Your objective — Please copy each of the following records line for line, without changing anything.
**** Data extract ****
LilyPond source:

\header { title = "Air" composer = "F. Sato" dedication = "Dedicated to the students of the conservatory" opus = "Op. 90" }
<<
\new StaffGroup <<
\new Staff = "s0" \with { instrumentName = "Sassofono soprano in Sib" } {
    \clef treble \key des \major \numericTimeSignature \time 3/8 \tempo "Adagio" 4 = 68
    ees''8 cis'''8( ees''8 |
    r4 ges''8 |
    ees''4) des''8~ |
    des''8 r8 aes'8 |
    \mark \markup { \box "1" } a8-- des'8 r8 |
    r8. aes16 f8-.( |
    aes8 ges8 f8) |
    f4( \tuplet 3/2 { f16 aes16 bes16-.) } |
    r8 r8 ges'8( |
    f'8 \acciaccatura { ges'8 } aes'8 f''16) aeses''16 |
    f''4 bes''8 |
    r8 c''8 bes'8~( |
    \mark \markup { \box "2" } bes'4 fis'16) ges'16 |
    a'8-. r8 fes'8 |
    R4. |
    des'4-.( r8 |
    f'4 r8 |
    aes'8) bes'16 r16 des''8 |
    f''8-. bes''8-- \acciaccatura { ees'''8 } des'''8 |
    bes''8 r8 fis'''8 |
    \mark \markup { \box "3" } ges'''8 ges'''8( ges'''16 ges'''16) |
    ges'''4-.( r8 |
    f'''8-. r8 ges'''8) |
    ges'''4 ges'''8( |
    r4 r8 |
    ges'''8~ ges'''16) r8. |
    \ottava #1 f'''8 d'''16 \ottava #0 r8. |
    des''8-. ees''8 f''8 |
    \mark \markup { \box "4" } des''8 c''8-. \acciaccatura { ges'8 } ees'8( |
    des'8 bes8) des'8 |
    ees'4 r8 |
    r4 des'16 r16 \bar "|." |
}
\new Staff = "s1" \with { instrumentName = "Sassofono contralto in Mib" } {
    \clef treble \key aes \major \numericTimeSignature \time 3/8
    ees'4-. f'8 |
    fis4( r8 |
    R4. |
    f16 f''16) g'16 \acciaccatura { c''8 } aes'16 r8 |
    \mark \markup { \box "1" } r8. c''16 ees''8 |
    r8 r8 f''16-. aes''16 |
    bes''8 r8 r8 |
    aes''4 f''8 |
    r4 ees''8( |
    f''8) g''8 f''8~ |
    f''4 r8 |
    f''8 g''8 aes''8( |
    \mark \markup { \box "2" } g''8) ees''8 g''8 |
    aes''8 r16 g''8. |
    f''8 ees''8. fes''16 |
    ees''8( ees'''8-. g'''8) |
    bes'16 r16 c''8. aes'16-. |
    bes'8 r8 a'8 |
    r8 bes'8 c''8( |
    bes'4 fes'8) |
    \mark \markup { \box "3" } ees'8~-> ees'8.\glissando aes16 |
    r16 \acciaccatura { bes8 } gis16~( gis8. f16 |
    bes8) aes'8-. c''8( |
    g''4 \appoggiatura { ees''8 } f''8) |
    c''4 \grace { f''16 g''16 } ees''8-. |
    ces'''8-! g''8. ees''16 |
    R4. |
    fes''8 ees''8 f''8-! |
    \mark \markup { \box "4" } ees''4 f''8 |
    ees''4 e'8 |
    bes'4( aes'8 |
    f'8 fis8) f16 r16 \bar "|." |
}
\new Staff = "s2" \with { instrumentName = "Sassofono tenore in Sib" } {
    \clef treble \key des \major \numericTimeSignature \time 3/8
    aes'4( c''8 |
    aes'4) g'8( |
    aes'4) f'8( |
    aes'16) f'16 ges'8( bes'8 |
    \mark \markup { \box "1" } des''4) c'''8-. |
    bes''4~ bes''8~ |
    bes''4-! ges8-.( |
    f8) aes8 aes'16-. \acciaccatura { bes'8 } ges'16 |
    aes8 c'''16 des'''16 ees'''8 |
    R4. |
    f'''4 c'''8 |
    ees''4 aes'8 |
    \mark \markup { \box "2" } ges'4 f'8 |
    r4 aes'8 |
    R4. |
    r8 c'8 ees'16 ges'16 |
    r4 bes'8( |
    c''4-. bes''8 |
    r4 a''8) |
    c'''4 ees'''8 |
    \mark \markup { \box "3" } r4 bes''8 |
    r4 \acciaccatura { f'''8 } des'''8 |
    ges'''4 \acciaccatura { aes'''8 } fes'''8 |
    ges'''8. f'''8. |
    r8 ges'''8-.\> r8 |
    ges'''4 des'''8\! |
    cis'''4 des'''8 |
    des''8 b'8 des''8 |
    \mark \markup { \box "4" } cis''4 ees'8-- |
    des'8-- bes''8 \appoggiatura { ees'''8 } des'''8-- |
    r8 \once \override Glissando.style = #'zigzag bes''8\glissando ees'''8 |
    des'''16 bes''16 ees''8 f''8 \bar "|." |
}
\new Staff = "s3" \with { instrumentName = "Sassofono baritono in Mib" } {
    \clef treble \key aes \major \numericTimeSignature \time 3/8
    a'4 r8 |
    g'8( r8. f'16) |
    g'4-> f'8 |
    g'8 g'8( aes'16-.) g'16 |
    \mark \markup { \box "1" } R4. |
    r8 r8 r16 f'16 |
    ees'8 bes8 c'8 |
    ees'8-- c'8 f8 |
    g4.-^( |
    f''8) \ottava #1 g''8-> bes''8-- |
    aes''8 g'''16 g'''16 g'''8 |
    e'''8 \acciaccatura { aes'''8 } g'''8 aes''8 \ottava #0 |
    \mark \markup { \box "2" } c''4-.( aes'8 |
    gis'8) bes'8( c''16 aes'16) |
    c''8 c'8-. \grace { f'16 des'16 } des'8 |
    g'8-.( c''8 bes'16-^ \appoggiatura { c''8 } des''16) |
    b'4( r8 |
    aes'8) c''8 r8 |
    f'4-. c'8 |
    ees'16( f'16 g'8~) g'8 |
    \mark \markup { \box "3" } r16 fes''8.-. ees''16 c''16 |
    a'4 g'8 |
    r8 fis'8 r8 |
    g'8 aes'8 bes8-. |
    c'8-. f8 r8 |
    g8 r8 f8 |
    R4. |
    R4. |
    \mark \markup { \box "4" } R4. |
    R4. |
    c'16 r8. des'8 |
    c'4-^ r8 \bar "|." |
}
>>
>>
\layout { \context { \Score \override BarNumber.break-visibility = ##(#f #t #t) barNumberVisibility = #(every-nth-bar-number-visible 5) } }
****
Task answer —
LilyPond source:

\header { title = "Air" composer = "F. Sato" dedication = "Dedicated to the students of the conservatory" opus = "Op. 90" }
<<
\new StaffGroup <<
\new Staff = "s0" \with { instrumentName = "Sassofono soprano in Sib" } {
    \clef treble \key des \major \numericTimeSignature \time 3/8 \tempo "Adagio" 4 = 68
    ees''8 cis'''8( ees''8 |
    r4 ges''8 |
    ees''4) des''8~ |
    des''8 r8 aes'8 |
    \mark \markup { \box "1" } a8-- des'8 r8 |
    r8. aes16 f8-.( |
    aes8 ges8 f8) |
    f4( \tuplet 3/2 { f16 aes16 bes16-.) } |
    r8 r8 ges'8( |
    f'8 \acciaccatura { ges'8 } aes'8 f''16) aeses''16 |
    f''4 bes''8 |
    r8 c''8 bes'8~( |
    \mark \markup { \box "2" } bes'4 fis'16) ges'16 |
    a'8-. r8 fes'8 |
    R4. |
    des'4-.( r8 |
    f'4 r8 |
    aes'8) bes'16 r16 des''8 |
    f''8-. bes''8-- \acciaccatura { ees'''8 } des'''8 |
    bes''8 r8 fis'''8 |
    \mark \markup { \box "3" } ges'''8 ges'''8( ges'''16 ges'''16) |
    ges'''4-.( r8 |
    f'''8-. r8 ges'''8) |
    ges'''4 ges'''8( |
    r4 r8 |
    ges'''8~ ges'''16) r8. |
    \ottava #1 f'''8 d'''16 \ottava #0 r8. |
    des''8-. ees''8 f''8 |
    \mark \markup { \box "4" } des''8 c''8-. \acciaccatura { ges'8 } ees'8( |
    des'8 bes8) des'8 |
    ees'4 r8 |
    r4 des'16 r16 \bar "|." |
}
\new Staff = "s1" \with { instrumentName = "Sassofono contralto in Mib" } {
    \clef treble \key aes \major \numericTimeSignature \time 3/8
    ees'4-. f'8 |
    fis4( r8 |
    R4. |
    f16 f''16) g'16 \acciaccatura { c''8 } aes'16 r8 |
    \mark \markup { \box "1" } r8. c''16 ees''8 |
    r8 r8 f''16-. aes''16 |
    bes''8 r8 r8 |
    aes''4 f''8 |
    r4 ees''8( |
    f''8) g''8 f''8~ |
    f''4 r8 |
    f''8 g''8 aes''8( |
    \mark \markup { \box "2" } g''8) ees''8 g''8 |
    aes''8 r16 g''8. |
    f''8 ees''8. fes''16 |
    ees''8( ees'''8-. g'''8) |
    bes'16 r16 c''8. aes'16-. |
    bes'8 r8 a'8 |
    r8 bes'8 c''8( |
    bes'4 fes'8) |
    \mark \markup { \box "3" } ees'8~-> ees'8.\glissando aes16 |
    r16 \acciaccatura { bes8 } gis16~( gis8. f16 |
    bes8) aes'8-. c''8( |
    g''4 \appoggiatura { ees''8 } f''8) |
    c''4 \grace { f''16 g''16 } ees''8-. |
    ces'''8-! g''8. ees''16 |
    R4. |
    fes''8 ees''8 f''8-! |
    \mark \markup { \box "4" } ees''4 f''8 |
    ees''4 e'8 |
    bes'4( aes'8 |
    f'8 fis8) f16 r16 \bar "|." |
}
\new Staff = "s2" \with { instrumentName = "Sassofono tenore in Sib" } {
    \clef treble \key des \major \numericTimeSignature \time 3/8
    aes'4( c''8 |
    aes'4) g'8( |
    aes'4) f'8( |
    aes'16) f'16 ges'8( bes'8 |
    \mark \markup { \box "1" } des''4) c'''8-. |
    bes''4~ bes''8~ |
    bes''4-! ges8-.( |
    f8) aes8 aes'16-. \acciaccatura { bes'8 } ges'16 |
    aes8 c'''16 des'''16 ees'''8 |
    R4. |
    f'''4 c'''8 |
    ees''4 aes'8 |
    \mark \markup { \box "2" } ges'4 f'8 |
    r4 aes'8 |
    R4. |
    r8 c'8 ees'16 ges'16 |
    r4 bes'8( |
    c''4-. bes''8 |
    r4 a''8) |
    c'''4 ees'''8 |
    \mark \markup { \box "3" } r4 bes''8 |
    r4 \acciaccatura { f'''8 } des'''8 |
    ges'''4 \acciaccatura { aes'''8 } fes'''8 |
    ges'''8. f'''8. |
    r8 ges'''8-.\> r8 |
    ges'''4 des'''8\! |
    cis'''4 des'''8 |
    des''8 b'8 des''8 |
    \mark \markup { \box "4" } cis''4 ees'8-- |
    des'8-- bes''8 \appoggiatura { ees'''8 } des'''8-- |
    r8 \once \override Glissando.style = #'zigzag bes''8\glissando ees'''8 |
    des'''16 bes''16 ees''8 f''8 \bar "|." |
}
\new Staff = "s3" \with { instrumentName = "Sassofono baritono in Mib" } {
    \clef treble \key aes \major \numericTimeSignature \time 3/8
    a'4 r8 |
    g'8( r8. f'16) |
    g'4-> f'8 |
    g'8 g'8( aes'16-.) g'16 |
    \mark \markup { \box "1" } R4. |
    r8 r8 r16 f'16 |
    ees'8 bes8 c'8 |
    ees'8-- c'8 f8 |
    g4.-^( |
    f''8) \ottava #1 g''8-> bes''8-- |
    aes''8 g'''16 g'''16 g'''8 |
    e'''8 \acciaccatura { aes'''8 } g'''8 aes''8 \ottava #0 |
    \mark \markup { \box "2" } c''4-.( aes'8 |
    gis'8) bes'8( c''16 aes'16) |
    c''8 c'8-. \grace { f'16 des'16 } des'8 |
    g'8-.( c''8 bes'16-^ \appoggiatura { c''8 } des''16) |
    b'4( r8 |
    aes'8) c''8 r8 |
    f'4-. c'8 |
    ees'16( f'16 g'8~) g'8 |
    \mark \markup { \box "3" } r16 fes''8.-. ees''16 c''16 |
    a'4 g'8 |
    r8 fis'8 r8 |
    g'8 aes'8 bes8-. |
    c'8-. f8 r8 |
    g8 r8 f8 |
    R4. |
    R4. |
    \mark \markup { \box "4" } R4. |
    R4. |
    c'16 r8. des'8 |
    c'4-^ r8 \bar "|." |
}
>>
>>
\layout { \context { \Score \override BarNumber.break-visibility = ##(#f #t #t) barNumberVisibility = #(every-nth-bar-number-visible 5) } }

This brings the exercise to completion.